All of the lines below are to be transcribed faithfully, with pictures excluded from the copy.
[Data below Boundary: Start]
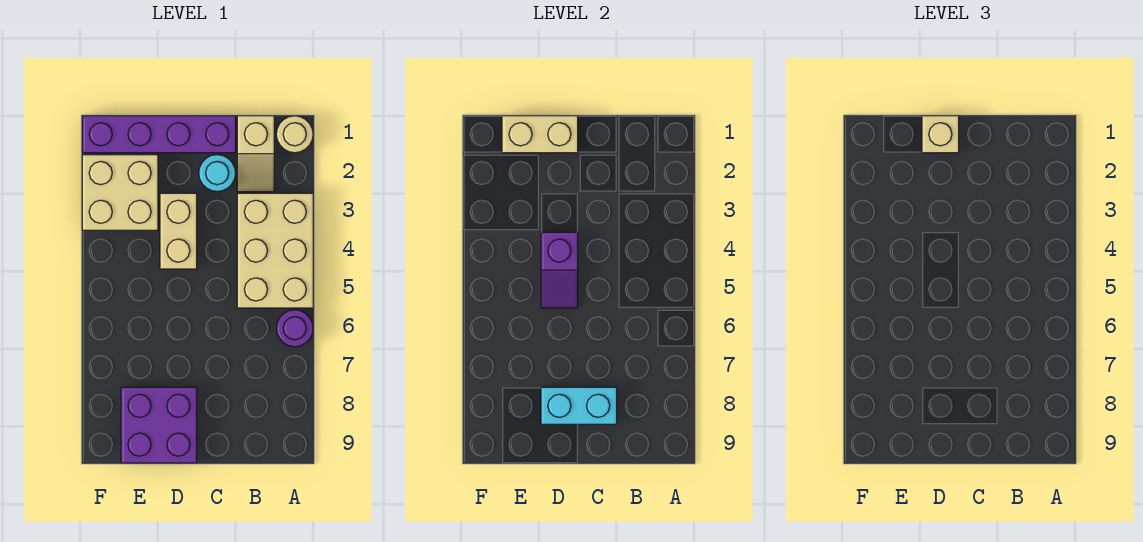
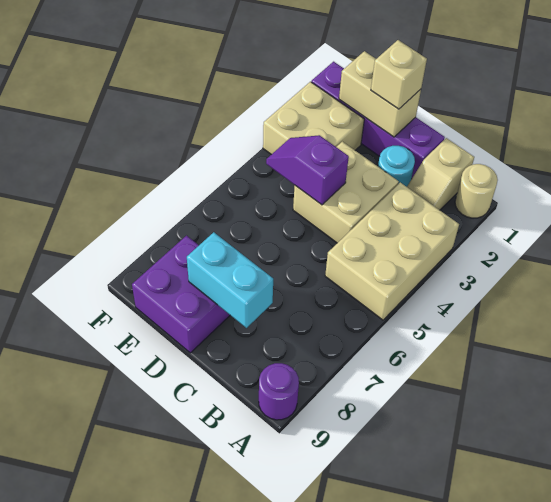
purple round brick A6 level 1 -> purple round brick A9 level 1
tan brick D3:D4 level 1 -> tan brick C3:D4 level 1
purple slope D4:D5 level 2 top 4 -> purple slope D4:E4 level 2 top D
[Data below Boundary: End]
Task solution:
purple round brick A6 level 1 -> purple round brick A9 level 1
tan brick D3:D4 level 1 -> tan brick C3:D4 level 1
purple slope D4:D5 level 2 top 4 -> purple slope D4:E4 level 2 top D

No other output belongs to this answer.